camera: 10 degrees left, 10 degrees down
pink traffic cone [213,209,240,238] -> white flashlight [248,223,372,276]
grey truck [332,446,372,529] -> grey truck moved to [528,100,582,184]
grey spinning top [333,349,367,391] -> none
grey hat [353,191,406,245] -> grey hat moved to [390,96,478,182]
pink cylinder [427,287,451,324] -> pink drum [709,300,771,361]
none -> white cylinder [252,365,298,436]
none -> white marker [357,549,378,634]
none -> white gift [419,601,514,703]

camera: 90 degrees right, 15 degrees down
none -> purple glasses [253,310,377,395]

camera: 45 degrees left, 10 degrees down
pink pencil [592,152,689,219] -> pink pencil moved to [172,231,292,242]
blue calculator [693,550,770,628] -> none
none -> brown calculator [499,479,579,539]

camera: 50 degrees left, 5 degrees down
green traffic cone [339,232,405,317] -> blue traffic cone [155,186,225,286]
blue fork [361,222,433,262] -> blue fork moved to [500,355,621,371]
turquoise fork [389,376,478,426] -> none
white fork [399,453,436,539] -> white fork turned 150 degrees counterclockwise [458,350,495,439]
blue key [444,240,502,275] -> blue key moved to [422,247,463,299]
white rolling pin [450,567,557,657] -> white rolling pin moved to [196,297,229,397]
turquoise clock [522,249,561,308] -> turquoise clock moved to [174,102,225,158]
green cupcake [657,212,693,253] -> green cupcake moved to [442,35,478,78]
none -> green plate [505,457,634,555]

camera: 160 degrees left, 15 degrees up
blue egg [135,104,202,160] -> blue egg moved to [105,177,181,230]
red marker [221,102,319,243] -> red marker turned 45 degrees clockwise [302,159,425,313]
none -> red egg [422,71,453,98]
___
● Directions for this task: For the string "marker", show each line of the listing where it appears.

● Output of the task:
none -> white marker [357,549,378,634]
red marker [221,102,319,243] -> red marker turned 45 degrees clockwise [302,159,425,313]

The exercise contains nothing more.